[Opening DATA FOR PROCESSING section]

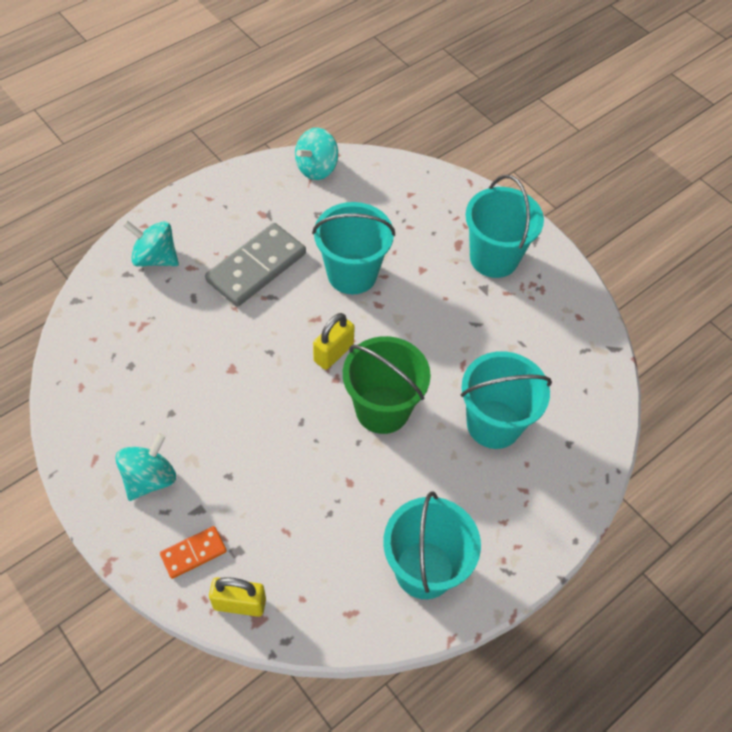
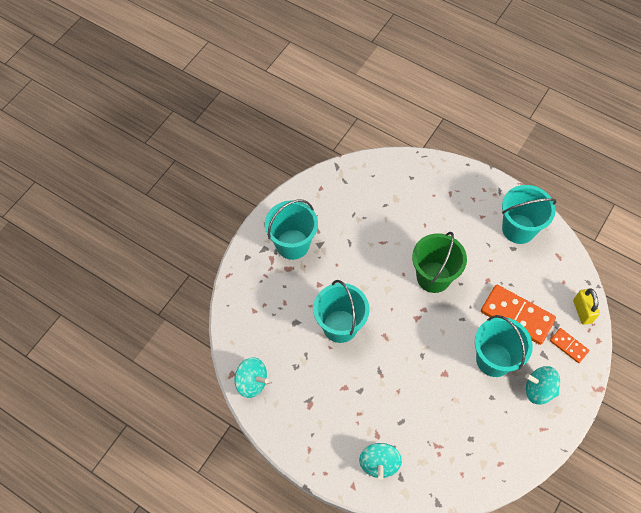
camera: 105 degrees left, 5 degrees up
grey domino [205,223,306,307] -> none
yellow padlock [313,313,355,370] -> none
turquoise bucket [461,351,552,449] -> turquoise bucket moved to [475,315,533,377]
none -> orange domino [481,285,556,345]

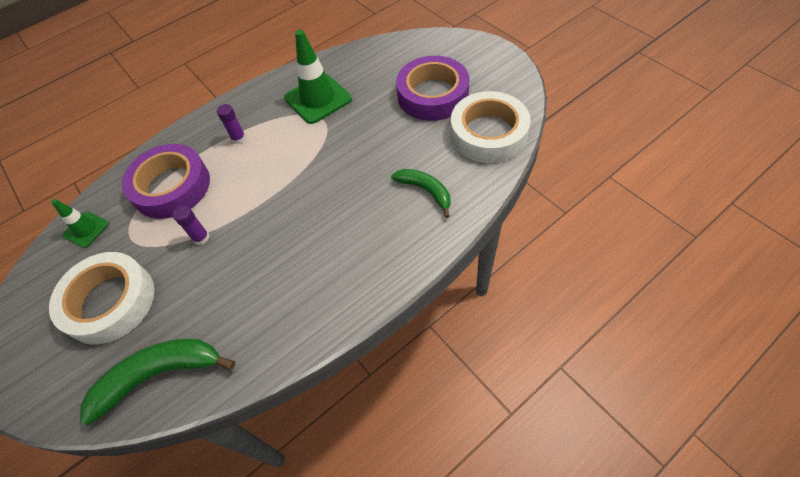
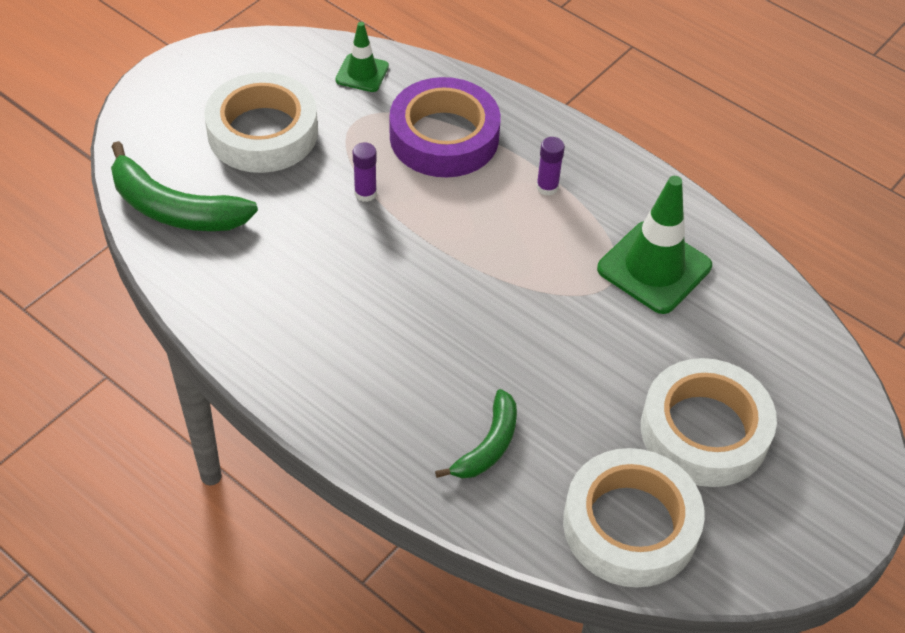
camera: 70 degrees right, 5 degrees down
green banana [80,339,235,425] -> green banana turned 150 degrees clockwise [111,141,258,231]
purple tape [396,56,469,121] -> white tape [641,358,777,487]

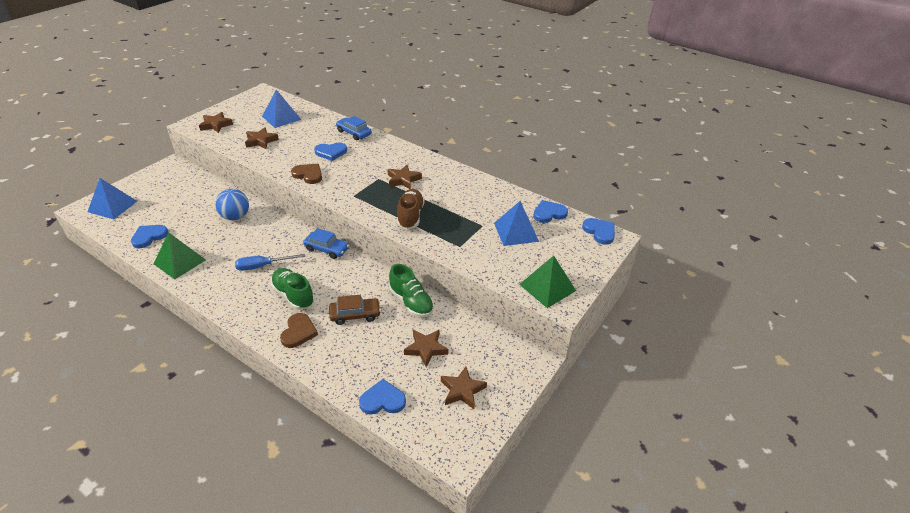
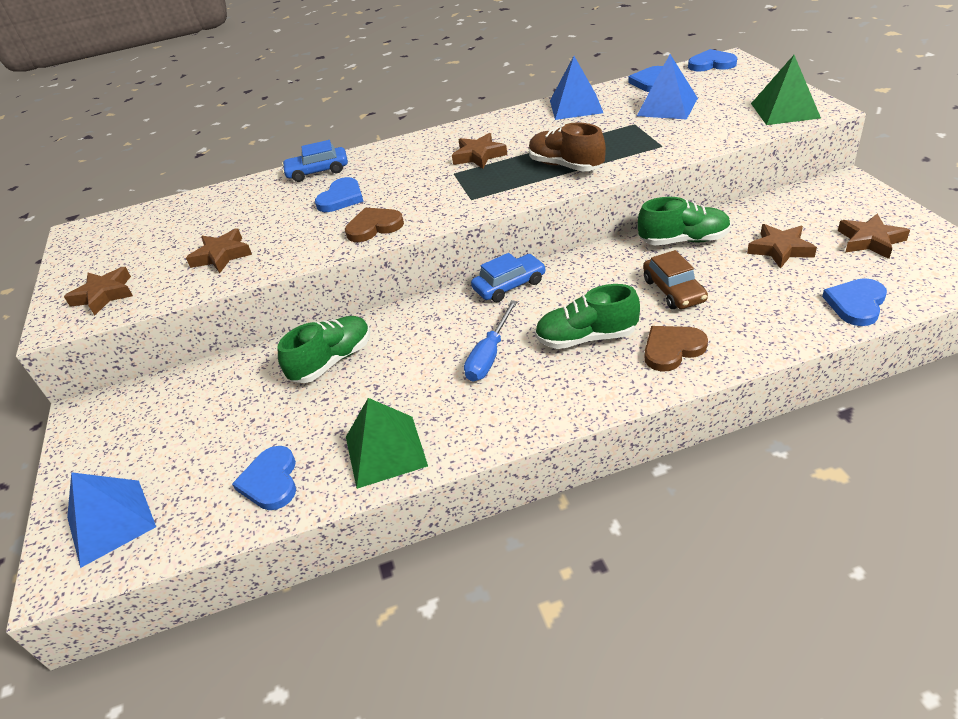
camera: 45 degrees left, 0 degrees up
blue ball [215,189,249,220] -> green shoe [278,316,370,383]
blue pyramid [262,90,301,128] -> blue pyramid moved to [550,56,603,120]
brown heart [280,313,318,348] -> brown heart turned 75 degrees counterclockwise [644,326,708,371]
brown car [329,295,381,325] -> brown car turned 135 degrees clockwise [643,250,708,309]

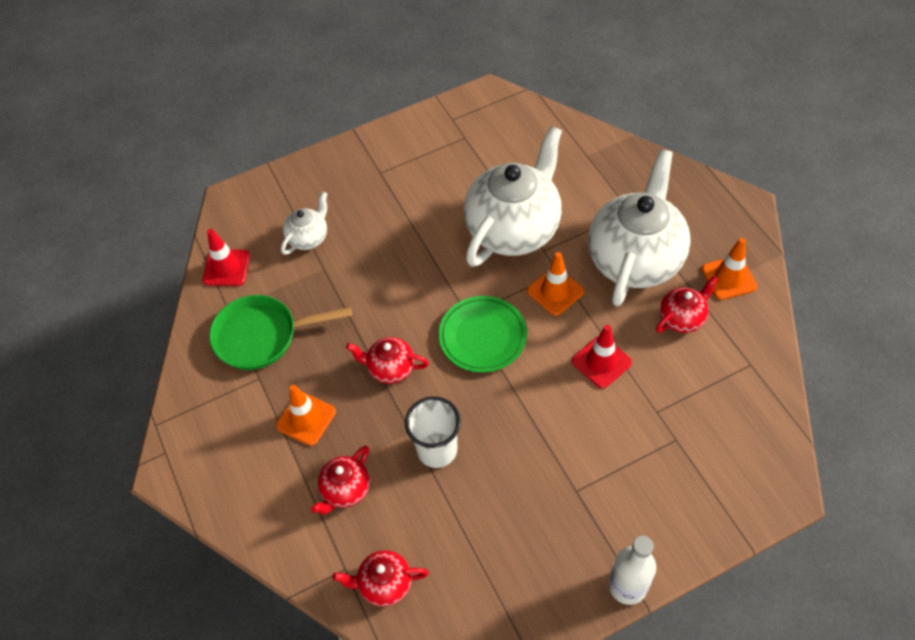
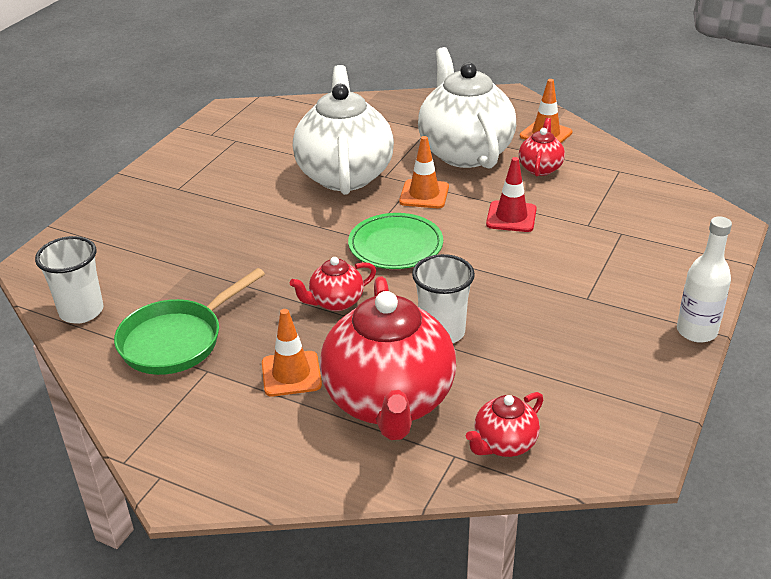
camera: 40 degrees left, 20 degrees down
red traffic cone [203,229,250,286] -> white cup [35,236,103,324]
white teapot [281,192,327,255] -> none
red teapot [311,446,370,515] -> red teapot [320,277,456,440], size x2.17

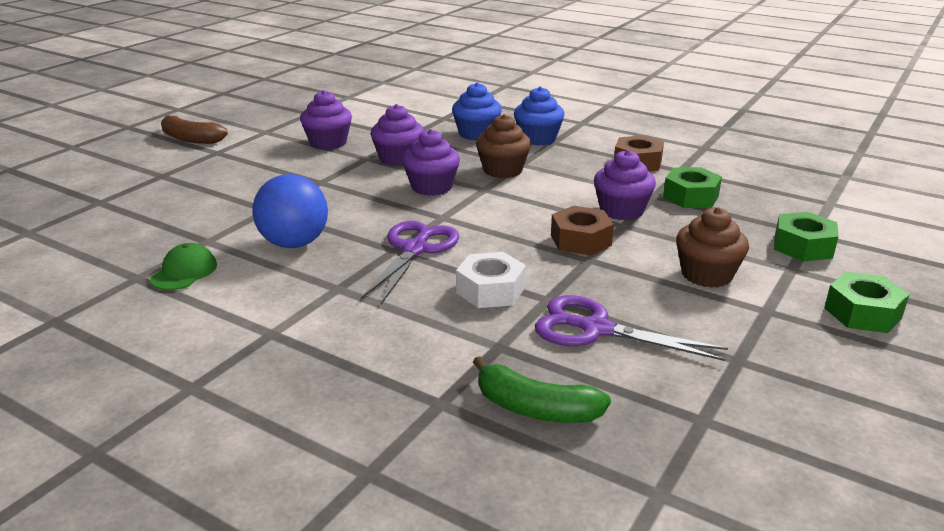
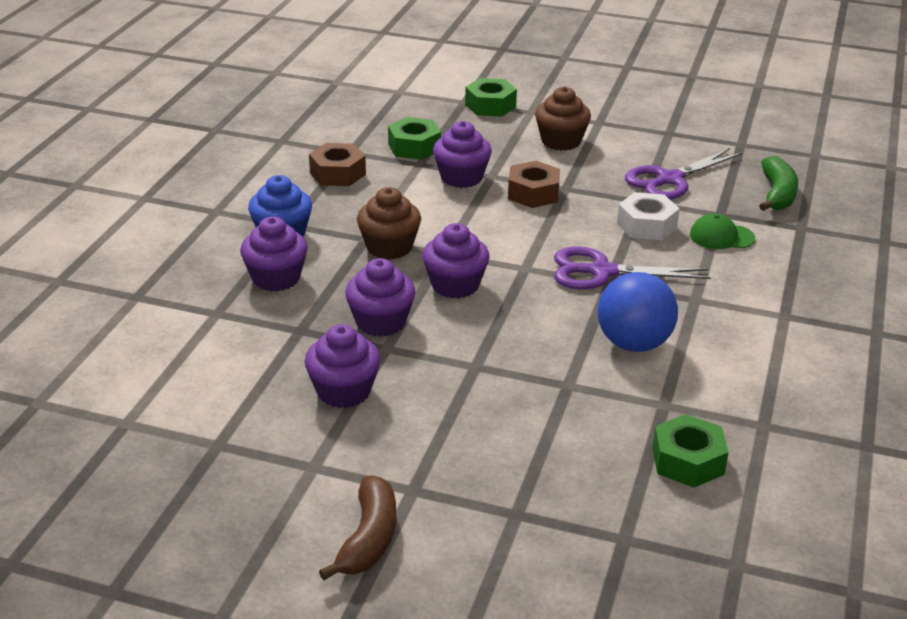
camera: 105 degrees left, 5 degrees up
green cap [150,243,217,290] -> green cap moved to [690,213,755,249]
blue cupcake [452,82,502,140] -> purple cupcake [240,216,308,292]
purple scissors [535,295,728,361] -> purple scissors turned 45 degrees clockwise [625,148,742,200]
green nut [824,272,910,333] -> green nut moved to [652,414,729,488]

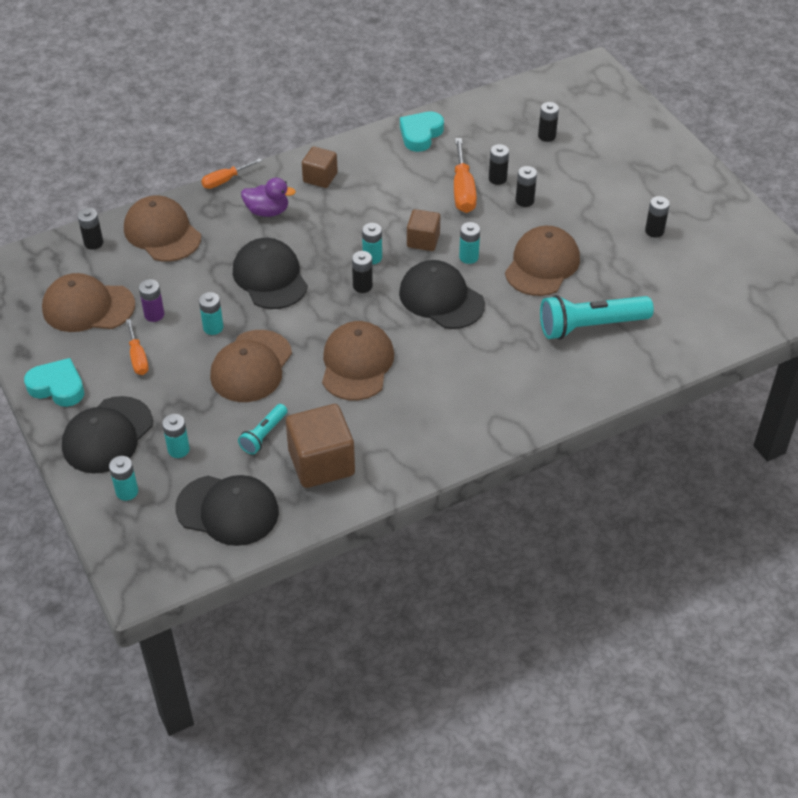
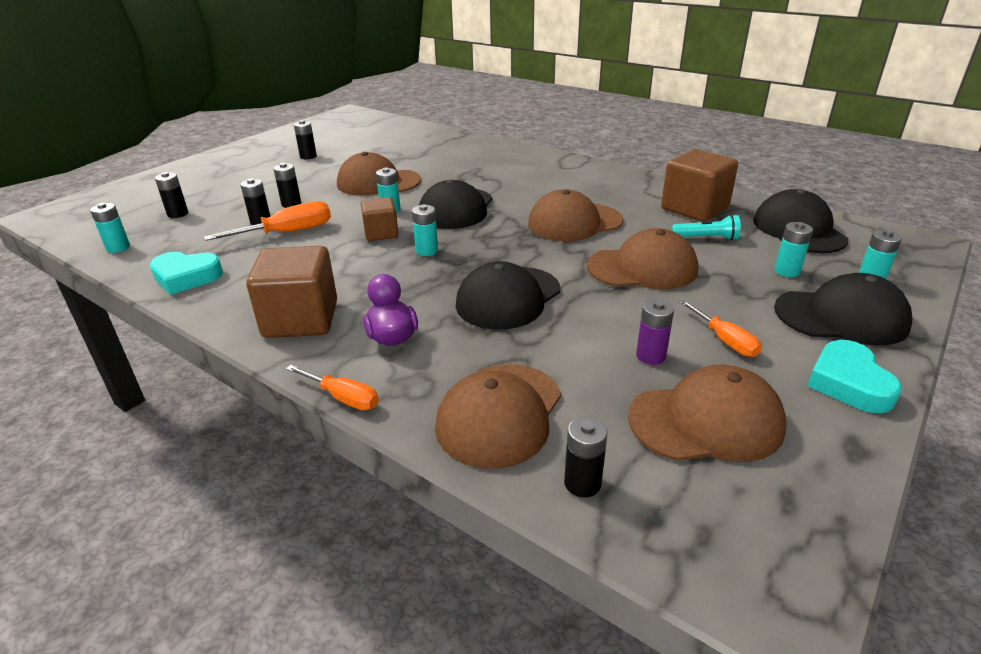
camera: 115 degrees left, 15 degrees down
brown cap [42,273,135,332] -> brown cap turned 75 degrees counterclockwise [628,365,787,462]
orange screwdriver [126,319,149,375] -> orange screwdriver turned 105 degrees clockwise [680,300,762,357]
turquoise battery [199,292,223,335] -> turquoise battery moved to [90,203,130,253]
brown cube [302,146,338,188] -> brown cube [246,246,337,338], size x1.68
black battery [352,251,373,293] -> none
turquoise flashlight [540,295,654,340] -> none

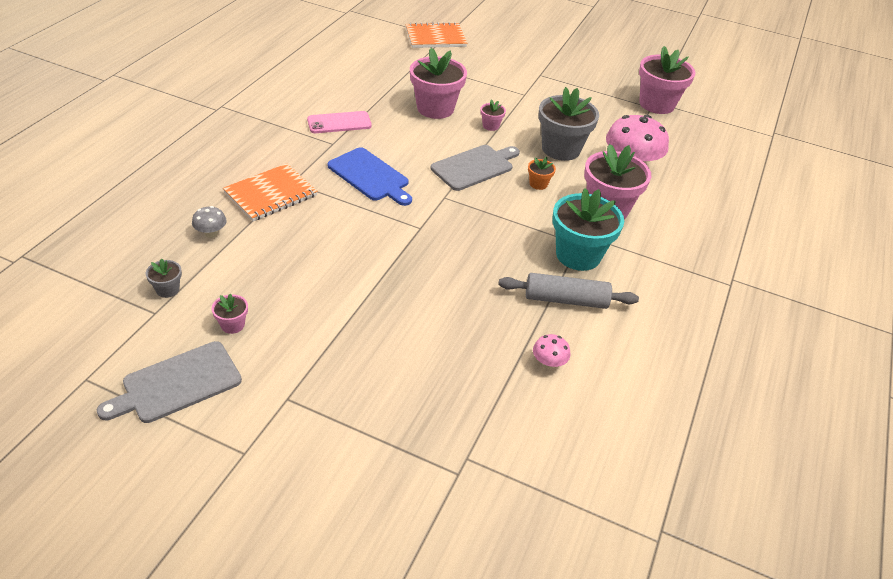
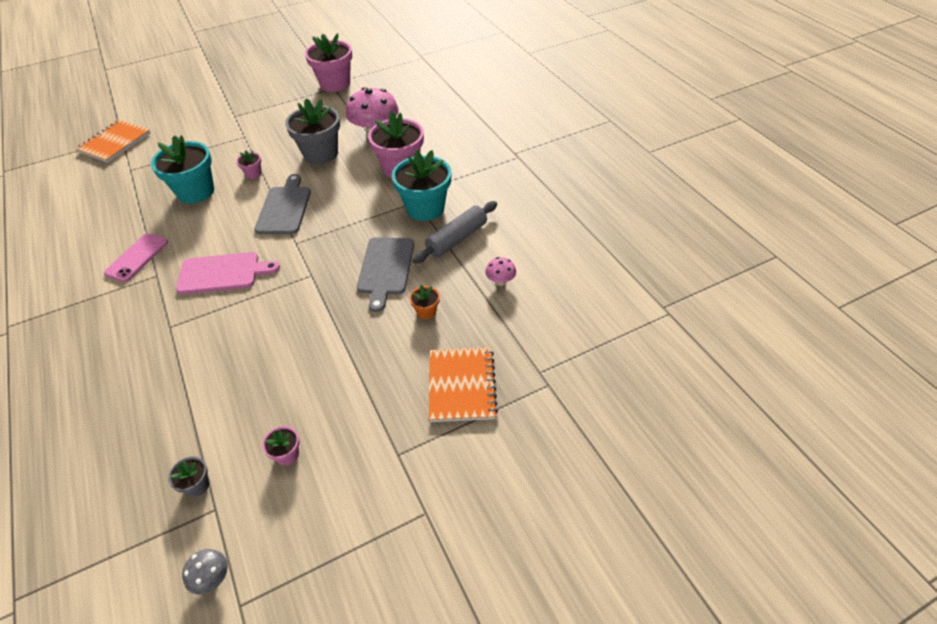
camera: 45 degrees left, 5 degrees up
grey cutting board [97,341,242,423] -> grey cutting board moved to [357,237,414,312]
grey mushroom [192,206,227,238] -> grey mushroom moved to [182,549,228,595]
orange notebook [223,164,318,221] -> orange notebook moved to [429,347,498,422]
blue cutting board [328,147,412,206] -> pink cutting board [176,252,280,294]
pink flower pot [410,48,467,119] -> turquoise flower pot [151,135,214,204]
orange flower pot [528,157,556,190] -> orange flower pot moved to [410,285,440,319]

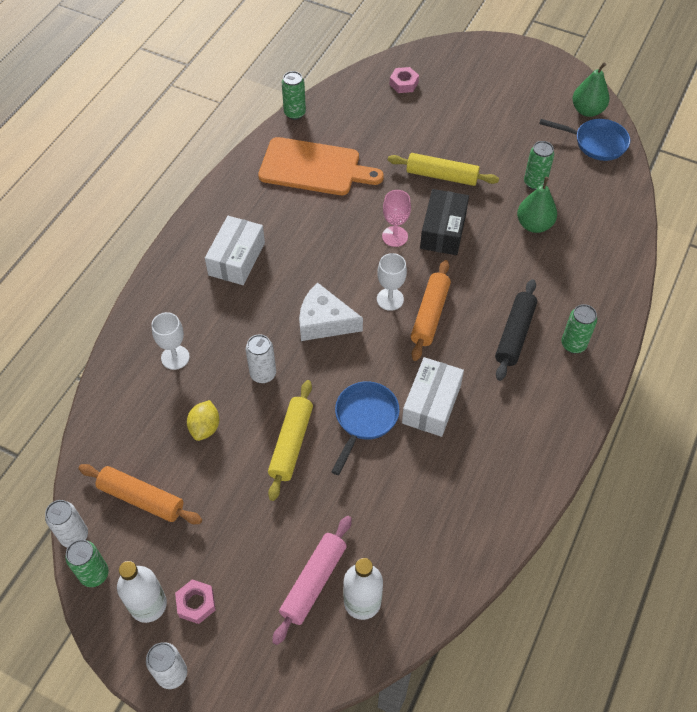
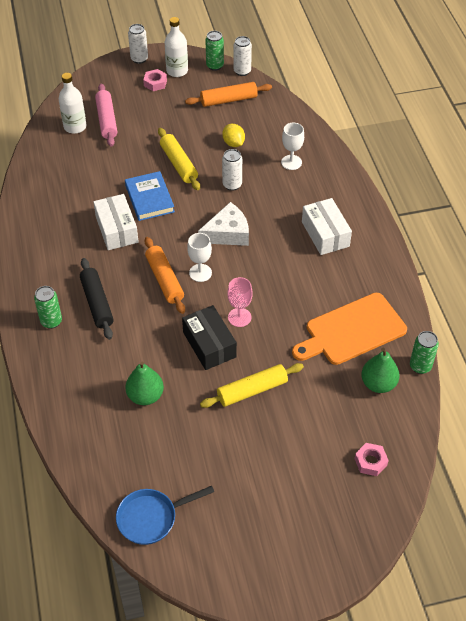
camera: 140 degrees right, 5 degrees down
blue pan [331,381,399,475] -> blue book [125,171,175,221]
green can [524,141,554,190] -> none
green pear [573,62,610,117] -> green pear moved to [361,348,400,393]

[Closing DATA FOR PROCESSING section]

## WHAT IS BEING ASKED
Type the entries again verbatim. Drop the images.

## RESULT
camera: 105 degrees left, 5 degrees up
grey domino [205,223,306,307] -> none
yellow padlock [313,313,355,370] -> none
turquoise bucket [461,351,552,449] -> turquoise bucket moved to [475,315,533,377]
none -> orange domino [481,285,556,345]

camera: 70 degrees right, 5 degrees down
green banana [80,339,235,425] -> green banana turned 150 degrees clockwise [111,141,258,231]
purple tape [396,56,469,121] -> white tape [641,358,777,487]

camera: 45 degrees left, 0 degrees up
blue ball [215,189,249,220] -> green shoe [278,316,370,383]
blue pyramid [262,90,301,128] -> blue pyramid moved to [550,56,603,120]
brown heart [280,313,318,348] -> brown heart turned 75 degrees counterclockwise [644,326,708,371]
brown car [329,295,381,325] -> brown car turned 135 degrees clockwise [643,250,708,309]

camera: 40 degrees left, 20 degrees down
red traffic cone [203,229,250,286] -> white cup [35,236,103,324]
white teapot [281,192,327,255] -> none
red teapot [311,446,370,515] -> red teapot [320,277,456,440], size x2.17

camera: 105 degrees left, 5 degrees up
green cap [150,243,217,290] -> green cap moved to [690,213,755,249]
blue cupcake [452,82,502,140] -> purple cupcake [240,216,308,292]
purple scissors [535,295,728,361] -> purple scissors turned 45 degrees clockwise [625,148,742,200]
green nut [824,272,910,333] -> green nut moved to [652,414,729,488]

camera: 115 degrees left, 15 degrees down
brown cap [42,273,135,332] -> brown cap turned 75 degrees counterclockwise [628,365,787,462]
orange screwdriver [126,319,149,375] -> orange screwdriver turned 105 degrees clockwise [680,300,762,357]
turquoise battery [199,292,223,335] -> turquoise battery moved to [90,203,130,253]
brown cube [302,146,338,188] -> brown cube [246,246,337,338], size x1.68
black battery [352,251,373,293] -> none
turquoise flashlight [540,295,654,340] -> none

camera: 45 degrees left, 5 degrees up
grey cutting board [97,341,242,423] -> grey cutting board moved to [357,237,414,312]
grey mushroom [192,206,227,238] -> grey mushroom moved to [182,549,228,595]
orange notebook [223,164,318,221] -> orange notebook moved to [429,347,498,422]
blue cutting board [328,147,412,206] -> pink cutting board [176,252,280,294]
pink flower pot [410,48,467,119] -> turquoise flower pot [151,135,214,204]
orange flower pot [528,157,556,190] -> orange flower pot moved to [410,285,440,319]

camera: 140 degrees right, 5 degrees down
blue pan [331,381,399,475] -> blue book [125,171,175,221]
green can [524,141,554,190] -> none
green pear [573,62,610,117] -> green pear moved to [361,348,400,393]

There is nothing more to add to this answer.